■ Task item ■
Taking the listing below, restate word for word each line from the line with "black dumbbell: 9 -> 8" to the line with "white dumbbell: 7 -> 8", ends included, and stop there.

■ Information provided ■
┄┄┄┄┄┄
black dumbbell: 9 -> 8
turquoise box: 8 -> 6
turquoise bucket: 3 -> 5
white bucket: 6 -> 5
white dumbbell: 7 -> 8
┄┄┄┄┄┄
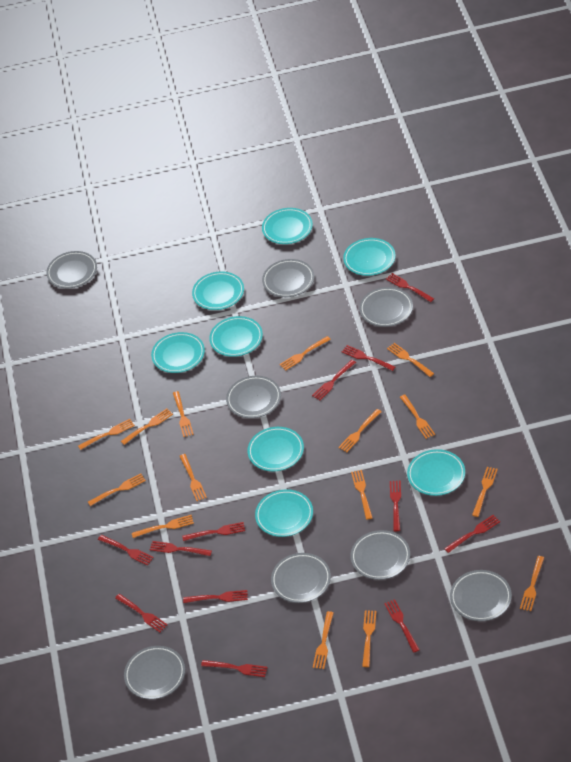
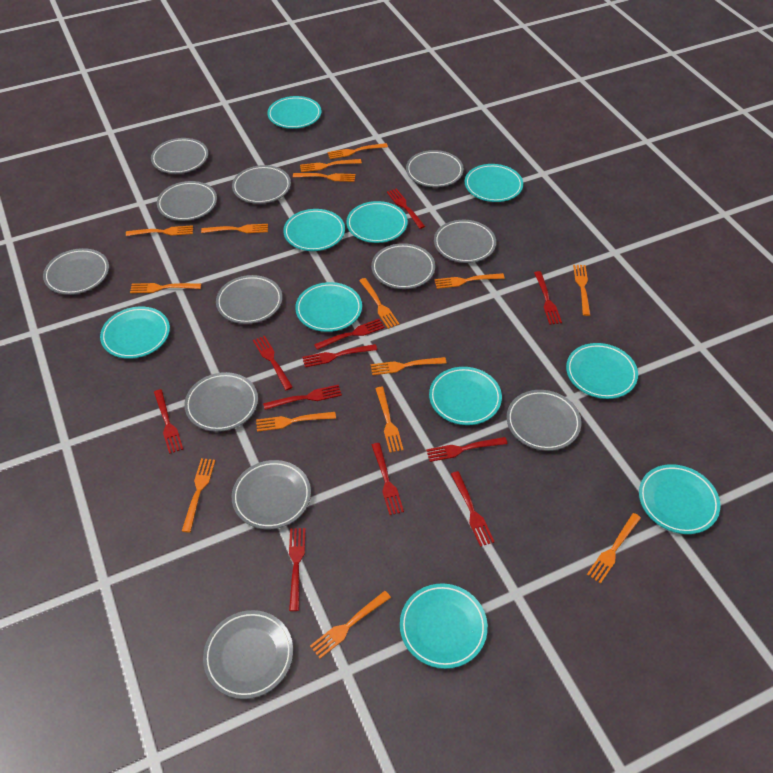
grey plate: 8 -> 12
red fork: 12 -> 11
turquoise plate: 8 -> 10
┄┄┄┄┄┄
■ Task response ■
black dumbbell: 9 -> 8
turquoise box: 8 -> 6
turquoise bucket: 3 -> 5
white bucket: 6 -> 5
white dumbbell: 7 -> 8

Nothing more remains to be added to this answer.